Before-and-after scene images:

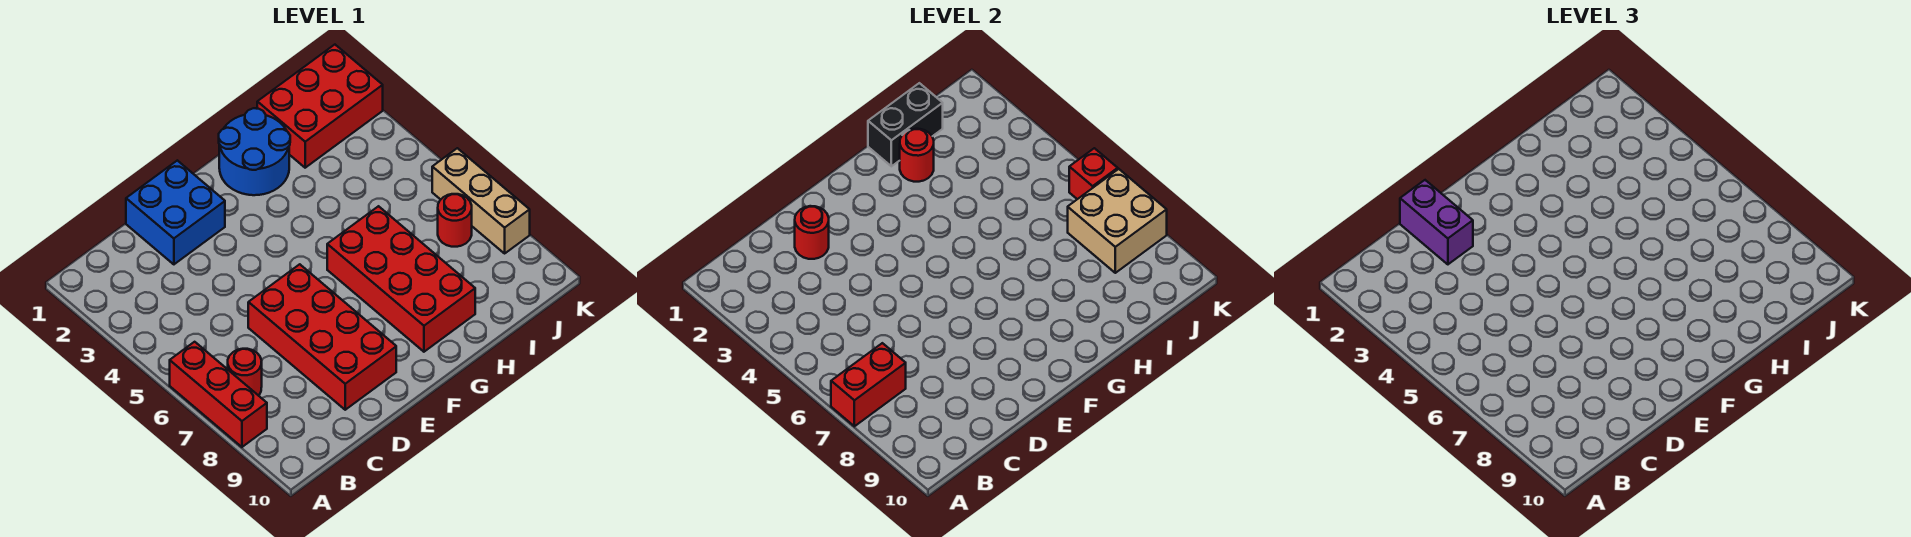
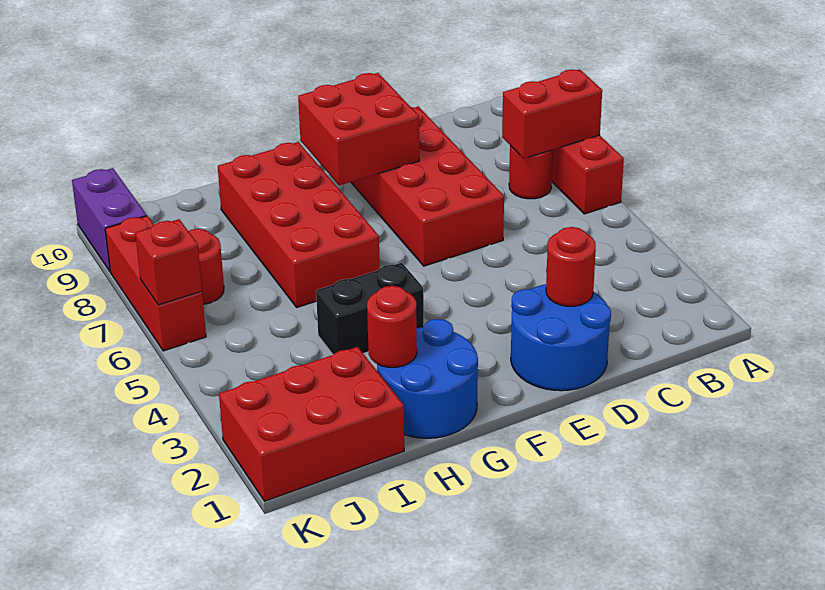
blue brick D1:E2 level 1 -> blue round brick D1:E2 level 1
purple brick D1:D2 level 3 -> purple brick K9:K10 level 1
none -> red brick E8:F9 level 2
black brick H1:I1 level 2 -> black brick G4:H4 level 1
tan brick J7:K8 level 2 -> none
tan brick K6:K8 level 1 -> red brick K6:K8 level 1

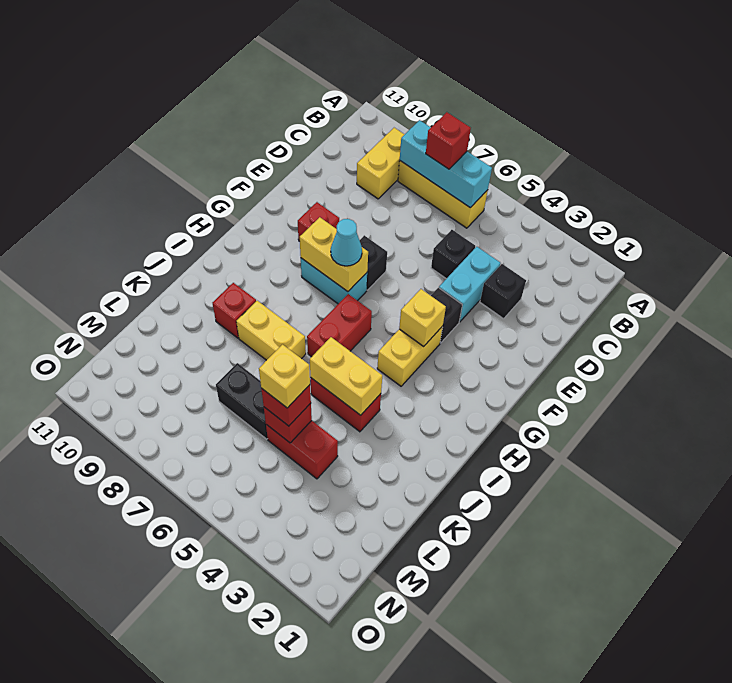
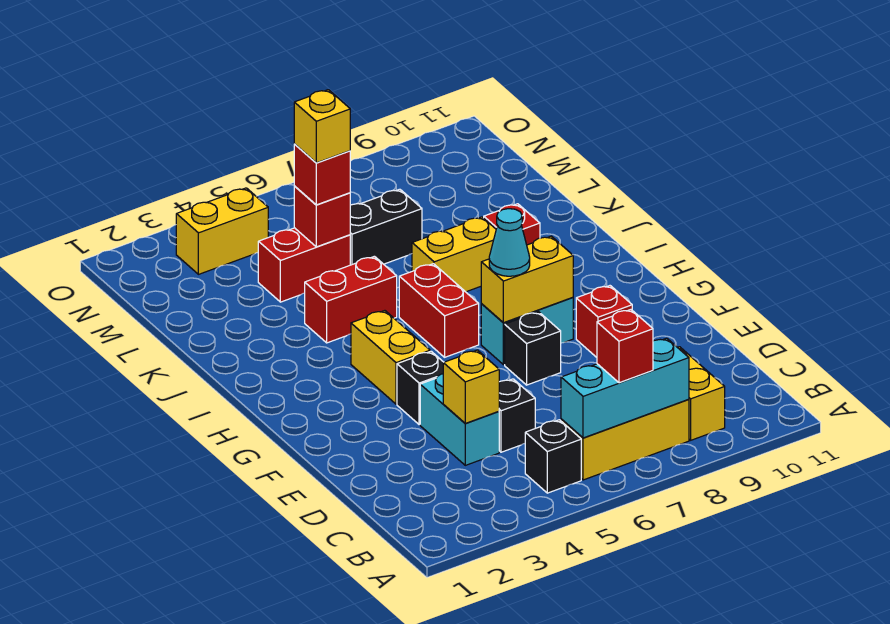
black brick D3 level 1 -> black brick B5 level 1
yellow brick G4 level 2 -> yellow brick D4 level 2
yellow brick J4:J5 level 2 -> yellow brick N3:N4 level 1

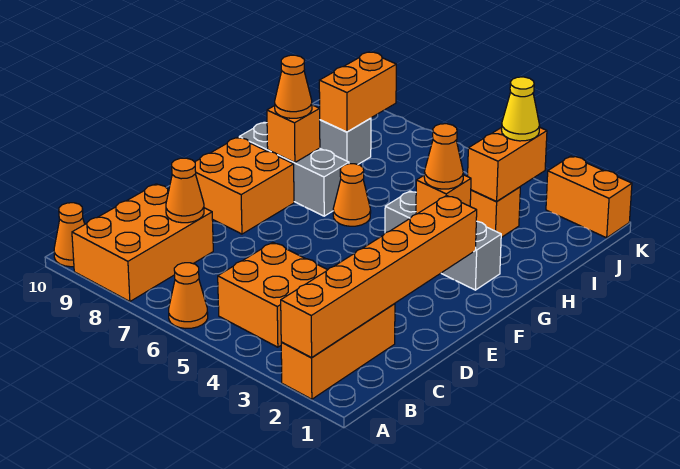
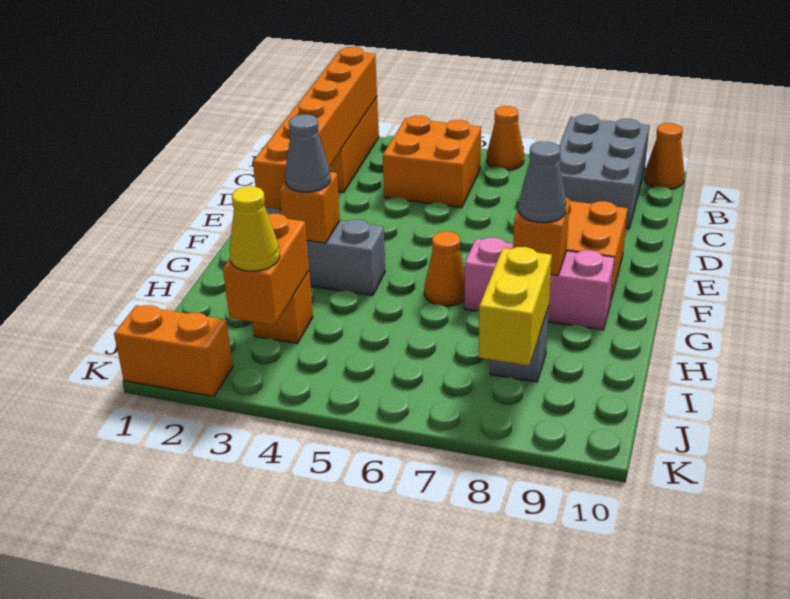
orange brick A8:C9 level 1 -> grey brick A8:C9 level 1
orange cone C8 level 2 -> none
orange cone G3 level 3 -> grey cone G3 level 3
grey brick G7:G9 level 1 -> pink brick G7:G9 level 1
orange cone G8 level 3 -> grey cone G8 level 3
orange brick I8:J8 level 2 -> yellow brick I8:J8 level 2

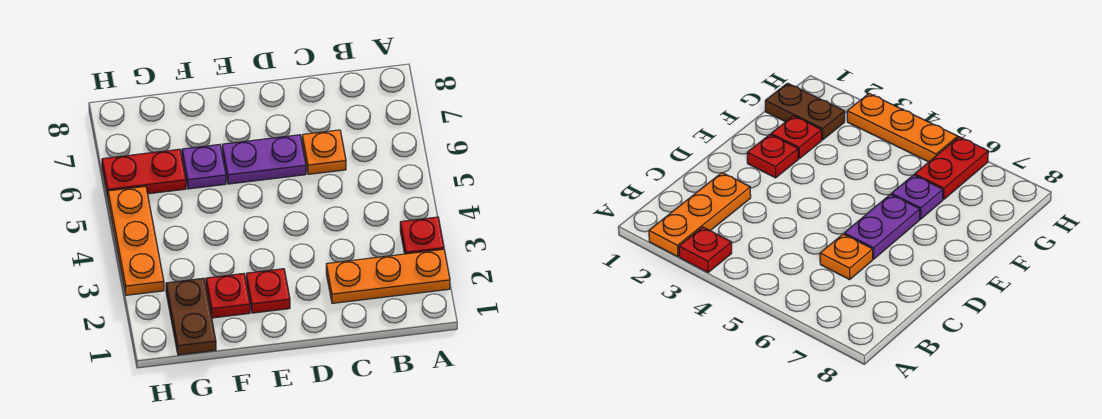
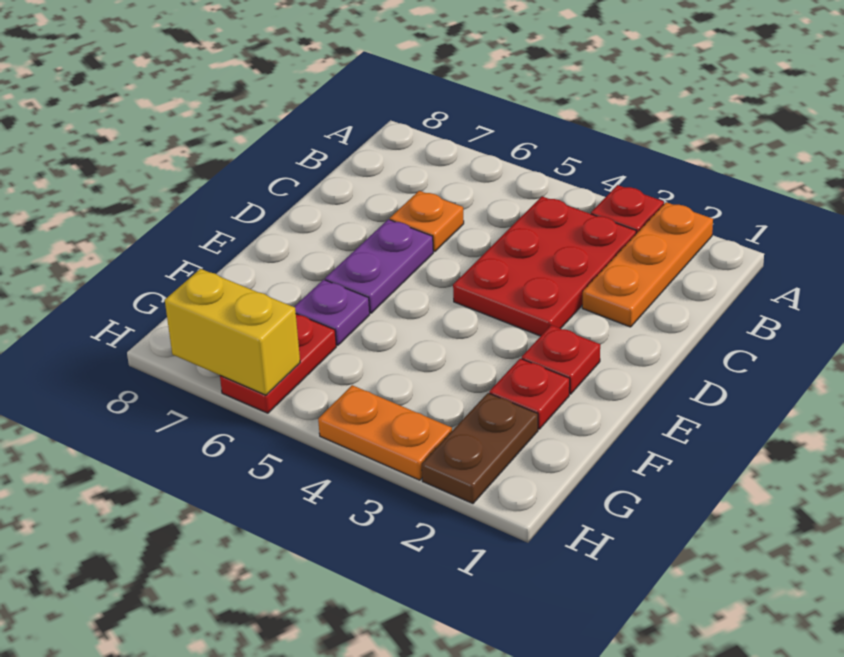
none -> red plate B3:D4 level 1
brown plate G1:G2 level 1 -> brown plate G2:H2 level 1
orange plate H3:H5 level 1 -> orange plate H3:H4 level 1
none -> yellow brick H6:H7 level 2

What is needed: All entries must come back exactly as written, though without their pictures.

Answer to this problem:
blue brick D1:E2 level 1 -> blue round brick D1:E2 level 1
purple brick D1:D2 level 3 -> purple brick K9:K10 level 1
none -> red brick E8:F9 level 2
black brick H1:I1 level 2 -> black brick G4:H4 level 1
tan brick J7:K8 level 2 -> none
tan brick K6:K8 level 1 -> red brick K6:K8 level 1

black brick D3 level 1 -> black brick B5 level 1
yellow brick G4 level 2 -> yellow brick D4 level 2
yellow brick J4:J5 level 2 -> yellow brick N3:N4 level 1

orange brick A8:C9 level 1 -> grey brick A8:C9 level 1
orange cone C8 level 2 -> none
orange cone G3 level 3 -> grey cone G3 level 3
grey brick G7:G9 level 1 -> pink brick G7:G9 level 1
orange cone G8 level 3 -> grey cone G8 level 3
orange brick I8:J8 level 2 -> yellow brick I8:J8 level 2

none -> red plate B3:D4 level 1
brown plate G1:G2 level 1 -> brown plate G2:H2 level 1
orange plate H3:H5 level 1 -> orange plate H3:H4 level 1
none -> yellow brick H6:H7 level 2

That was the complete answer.